- DIRECTIONS
Once you reach the line that holds "purple circle: (504, 854)" in the listing below, output it and every line after it through the line that holds "green hexagon: (549, 989)", word for word.

[[ RECORDS PROVIDED open ]]

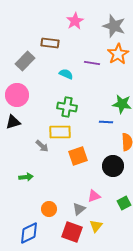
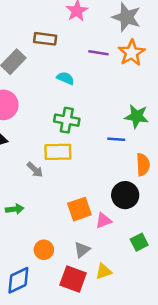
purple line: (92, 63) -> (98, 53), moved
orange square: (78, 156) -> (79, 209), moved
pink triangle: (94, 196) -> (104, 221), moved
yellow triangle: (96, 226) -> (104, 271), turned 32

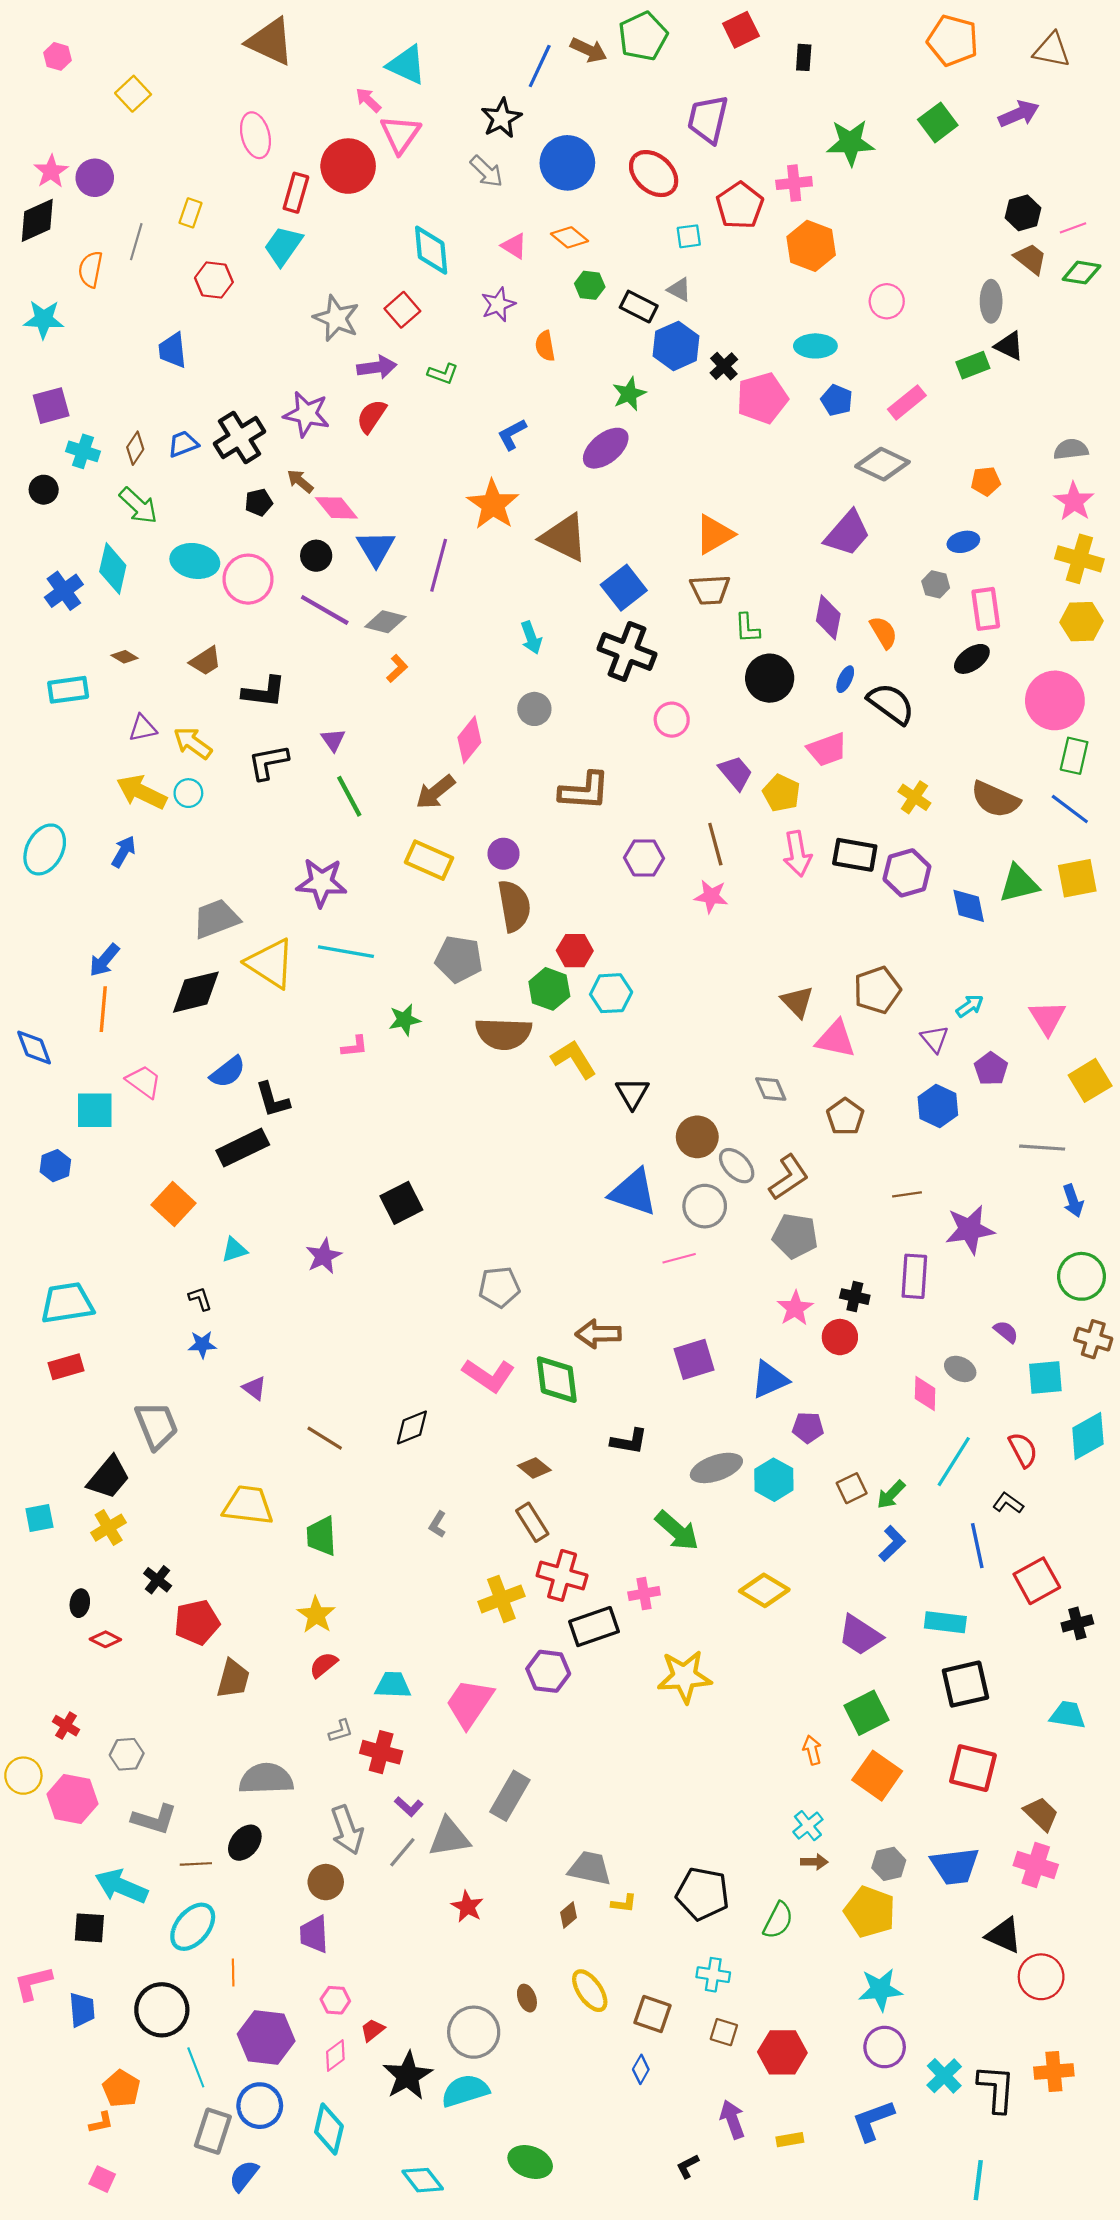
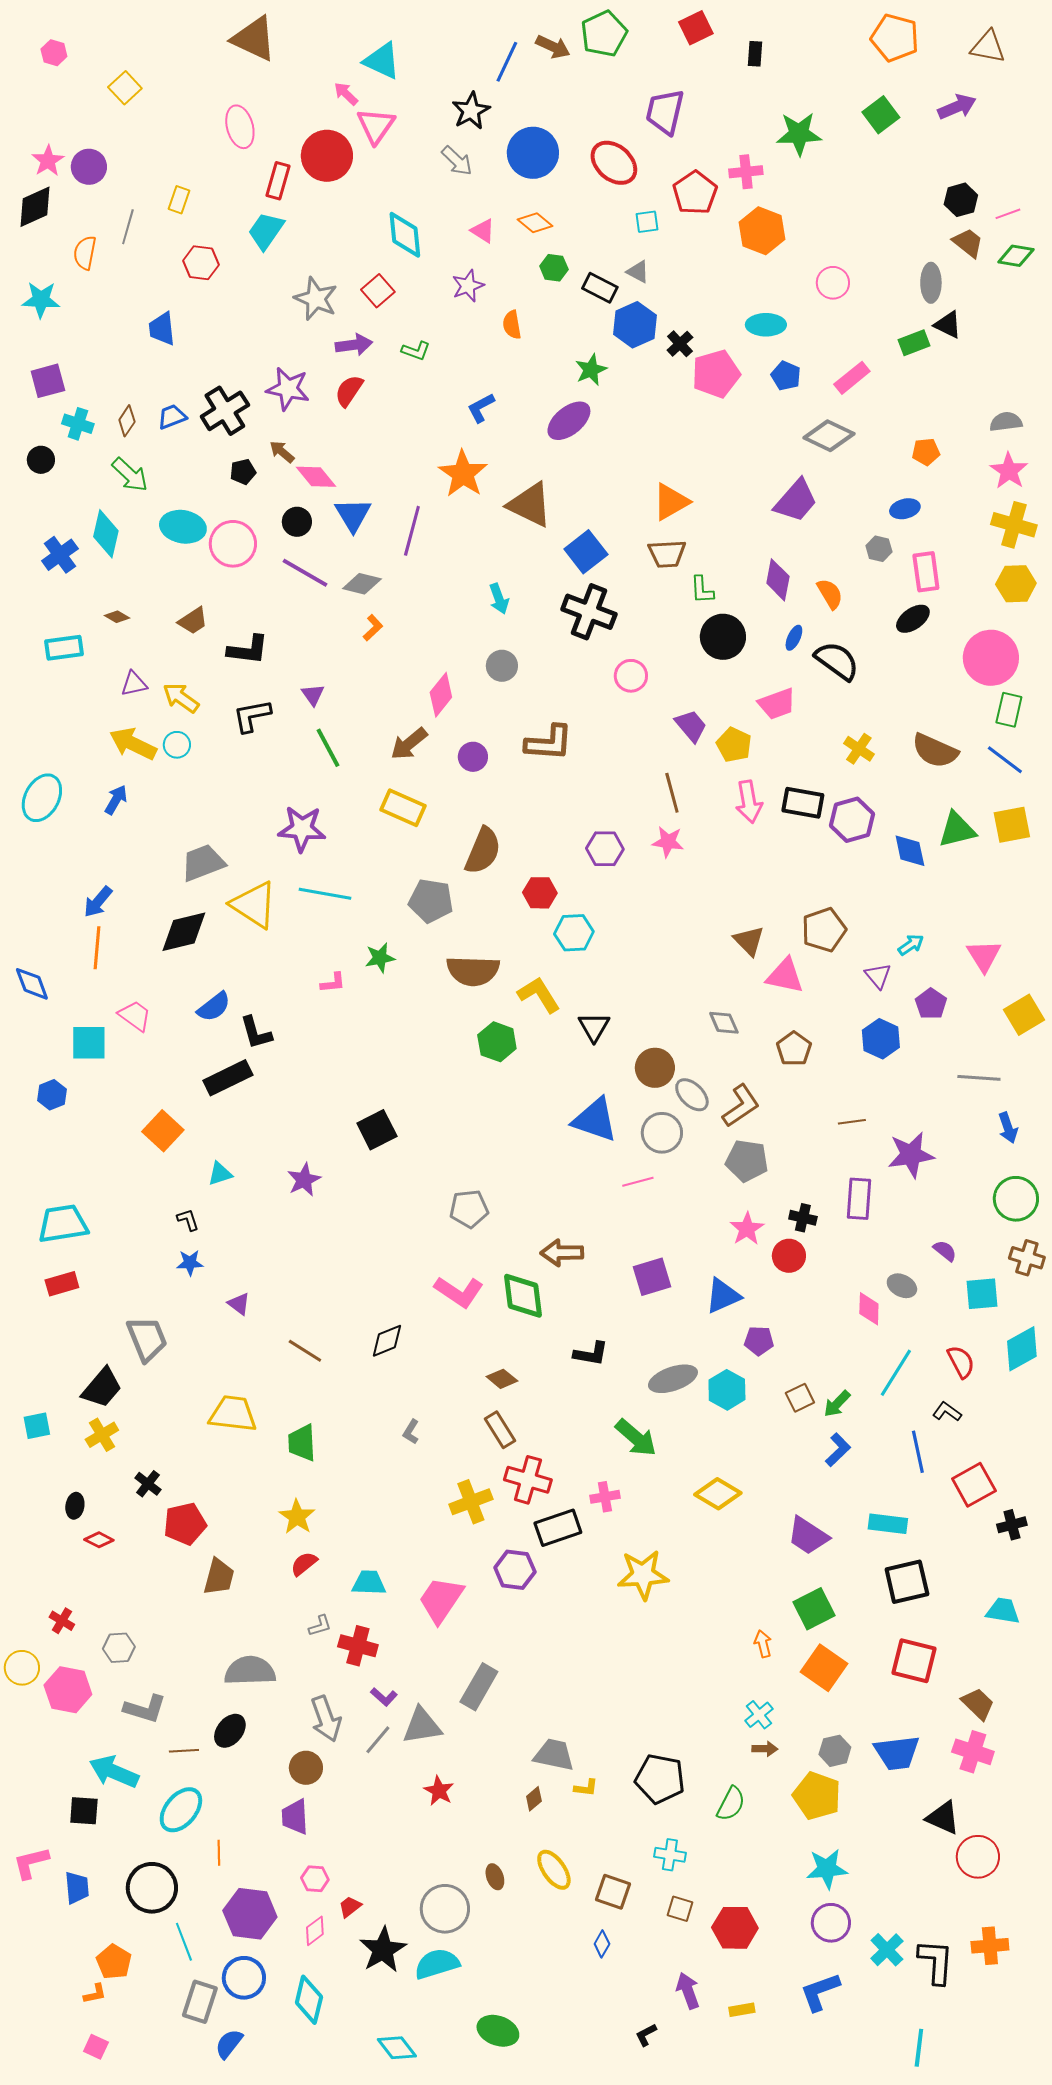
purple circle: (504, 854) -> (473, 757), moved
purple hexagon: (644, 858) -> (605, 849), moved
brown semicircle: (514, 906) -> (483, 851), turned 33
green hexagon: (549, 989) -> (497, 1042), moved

[[ RECORDS PROVIDED closed ]]
[[ RECORDS PROVIDED open ]]

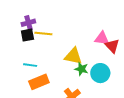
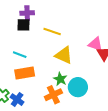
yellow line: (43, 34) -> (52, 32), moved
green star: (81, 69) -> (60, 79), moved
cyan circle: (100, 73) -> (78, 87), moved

[[ RECORDS PROVIDED closed ]]

- WORKED SOLUTION
purple circle: (504, 854) -> (473, 757), moved
purple hexagon: (644, 858) -> (605, 849), moved
brown semicircle: (514, 906) -> (483, 851), turned 33
green hexagon: (549, 989) -> (497, 1042), moved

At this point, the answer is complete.